Work order = Wherever the string "teddy" occurs in a line of these records, report that line.

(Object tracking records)
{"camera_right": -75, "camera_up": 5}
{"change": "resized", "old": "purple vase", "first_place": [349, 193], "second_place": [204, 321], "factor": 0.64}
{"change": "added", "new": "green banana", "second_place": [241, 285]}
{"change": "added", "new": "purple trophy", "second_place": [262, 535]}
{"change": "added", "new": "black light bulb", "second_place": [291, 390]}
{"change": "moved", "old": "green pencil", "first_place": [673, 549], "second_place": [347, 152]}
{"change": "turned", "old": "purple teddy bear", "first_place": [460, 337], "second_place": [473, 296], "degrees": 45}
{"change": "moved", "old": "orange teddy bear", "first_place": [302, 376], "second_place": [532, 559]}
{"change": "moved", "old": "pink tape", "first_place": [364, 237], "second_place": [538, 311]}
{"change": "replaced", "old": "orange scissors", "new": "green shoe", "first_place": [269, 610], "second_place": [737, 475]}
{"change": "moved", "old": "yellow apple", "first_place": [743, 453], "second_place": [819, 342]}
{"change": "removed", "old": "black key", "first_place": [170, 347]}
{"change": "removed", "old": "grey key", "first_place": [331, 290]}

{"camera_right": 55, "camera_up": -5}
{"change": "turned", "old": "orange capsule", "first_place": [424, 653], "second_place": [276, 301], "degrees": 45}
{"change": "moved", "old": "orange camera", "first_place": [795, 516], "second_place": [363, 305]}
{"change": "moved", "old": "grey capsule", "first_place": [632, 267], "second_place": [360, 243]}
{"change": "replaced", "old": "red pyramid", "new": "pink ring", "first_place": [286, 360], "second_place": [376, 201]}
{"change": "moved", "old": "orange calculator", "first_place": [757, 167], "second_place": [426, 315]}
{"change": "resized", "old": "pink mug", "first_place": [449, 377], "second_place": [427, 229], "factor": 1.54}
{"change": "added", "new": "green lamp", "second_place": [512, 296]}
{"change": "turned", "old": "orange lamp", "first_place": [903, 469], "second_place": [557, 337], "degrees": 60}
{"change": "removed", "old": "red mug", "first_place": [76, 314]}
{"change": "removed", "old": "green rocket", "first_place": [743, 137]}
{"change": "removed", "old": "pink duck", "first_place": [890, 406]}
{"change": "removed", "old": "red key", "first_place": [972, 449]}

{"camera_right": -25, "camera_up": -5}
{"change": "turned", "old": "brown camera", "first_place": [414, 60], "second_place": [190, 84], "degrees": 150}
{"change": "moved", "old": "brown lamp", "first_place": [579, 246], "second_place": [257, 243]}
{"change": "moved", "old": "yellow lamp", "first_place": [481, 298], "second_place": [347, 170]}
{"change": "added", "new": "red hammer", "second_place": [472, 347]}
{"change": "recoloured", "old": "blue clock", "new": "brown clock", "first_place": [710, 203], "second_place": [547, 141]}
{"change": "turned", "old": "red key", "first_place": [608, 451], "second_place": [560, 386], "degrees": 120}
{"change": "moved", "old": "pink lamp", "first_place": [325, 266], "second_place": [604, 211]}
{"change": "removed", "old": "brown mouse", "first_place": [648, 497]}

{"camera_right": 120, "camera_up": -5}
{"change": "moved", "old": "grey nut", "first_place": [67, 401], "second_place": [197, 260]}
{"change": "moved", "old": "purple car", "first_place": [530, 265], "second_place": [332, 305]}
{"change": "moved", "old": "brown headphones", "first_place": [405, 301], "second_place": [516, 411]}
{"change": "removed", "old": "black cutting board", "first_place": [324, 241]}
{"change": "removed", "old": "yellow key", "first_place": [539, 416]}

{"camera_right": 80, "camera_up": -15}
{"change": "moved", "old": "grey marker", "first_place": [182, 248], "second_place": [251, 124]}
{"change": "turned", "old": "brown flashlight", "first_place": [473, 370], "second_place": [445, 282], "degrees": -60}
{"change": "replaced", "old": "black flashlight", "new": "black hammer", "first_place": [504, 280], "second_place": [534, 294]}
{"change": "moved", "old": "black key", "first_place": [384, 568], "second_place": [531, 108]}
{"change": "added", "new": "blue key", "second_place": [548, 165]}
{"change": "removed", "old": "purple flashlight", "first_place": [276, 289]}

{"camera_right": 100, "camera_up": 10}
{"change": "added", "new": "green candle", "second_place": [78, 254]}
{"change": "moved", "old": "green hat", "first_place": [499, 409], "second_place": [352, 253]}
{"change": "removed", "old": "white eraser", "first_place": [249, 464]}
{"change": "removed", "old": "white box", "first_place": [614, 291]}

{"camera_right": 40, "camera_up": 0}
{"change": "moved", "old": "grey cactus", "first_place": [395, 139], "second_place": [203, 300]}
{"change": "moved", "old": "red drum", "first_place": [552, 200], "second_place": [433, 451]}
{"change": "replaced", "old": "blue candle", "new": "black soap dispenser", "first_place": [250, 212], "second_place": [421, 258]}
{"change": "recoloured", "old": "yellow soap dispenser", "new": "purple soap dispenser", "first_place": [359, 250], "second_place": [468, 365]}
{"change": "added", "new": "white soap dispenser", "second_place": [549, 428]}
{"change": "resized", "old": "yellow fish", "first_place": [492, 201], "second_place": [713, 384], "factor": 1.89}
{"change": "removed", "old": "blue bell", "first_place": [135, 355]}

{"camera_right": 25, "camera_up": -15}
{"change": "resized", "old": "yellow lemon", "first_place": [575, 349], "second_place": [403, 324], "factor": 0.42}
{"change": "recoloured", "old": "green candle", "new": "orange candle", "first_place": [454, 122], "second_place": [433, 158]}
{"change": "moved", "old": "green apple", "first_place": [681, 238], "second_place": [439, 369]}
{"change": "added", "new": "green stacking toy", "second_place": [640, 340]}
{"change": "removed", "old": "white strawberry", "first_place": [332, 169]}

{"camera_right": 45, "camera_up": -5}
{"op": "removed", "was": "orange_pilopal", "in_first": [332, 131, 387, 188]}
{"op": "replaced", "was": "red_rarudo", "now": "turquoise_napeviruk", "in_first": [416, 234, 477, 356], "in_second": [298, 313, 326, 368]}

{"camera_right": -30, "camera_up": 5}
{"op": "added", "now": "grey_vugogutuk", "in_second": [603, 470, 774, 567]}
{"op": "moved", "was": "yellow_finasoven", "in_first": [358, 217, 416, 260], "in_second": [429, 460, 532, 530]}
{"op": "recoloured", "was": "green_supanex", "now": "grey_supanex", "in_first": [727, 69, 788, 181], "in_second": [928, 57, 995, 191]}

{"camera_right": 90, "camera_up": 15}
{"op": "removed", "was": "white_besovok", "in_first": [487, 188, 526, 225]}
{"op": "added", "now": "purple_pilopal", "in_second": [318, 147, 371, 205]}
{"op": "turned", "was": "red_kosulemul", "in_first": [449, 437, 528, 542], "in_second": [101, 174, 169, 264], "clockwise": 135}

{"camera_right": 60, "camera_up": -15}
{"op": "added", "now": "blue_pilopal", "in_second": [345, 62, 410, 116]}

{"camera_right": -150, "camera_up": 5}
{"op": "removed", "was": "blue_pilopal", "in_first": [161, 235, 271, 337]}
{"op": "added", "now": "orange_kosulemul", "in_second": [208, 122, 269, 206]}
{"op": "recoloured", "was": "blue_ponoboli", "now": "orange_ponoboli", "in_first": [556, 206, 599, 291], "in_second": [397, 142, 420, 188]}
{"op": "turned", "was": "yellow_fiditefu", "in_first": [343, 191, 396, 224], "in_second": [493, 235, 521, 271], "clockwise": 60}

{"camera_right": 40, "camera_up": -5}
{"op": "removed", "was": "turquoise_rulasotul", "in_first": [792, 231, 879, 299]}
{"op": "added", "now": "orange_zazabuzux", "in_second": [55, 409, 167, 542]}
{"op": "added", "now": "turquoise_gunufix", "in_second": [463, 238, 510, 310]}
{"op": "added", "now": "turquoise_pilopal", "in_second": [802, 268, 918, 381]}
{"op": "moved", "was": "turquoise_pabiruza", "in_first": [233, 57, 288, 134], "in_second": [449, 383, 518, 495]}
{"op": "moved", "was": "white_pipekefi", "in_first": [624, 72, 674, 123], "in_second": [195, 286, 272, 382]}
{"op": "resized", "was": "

Answer section =
{"change": "turned", "old": "purple teddy bear", "first_place": [460, 337], "second_place": [473, 296], "degrees": 45}
{"change": "moved", "old": "orange teddy bear", "first_place": [302, 376], "second_place": [532, 559]}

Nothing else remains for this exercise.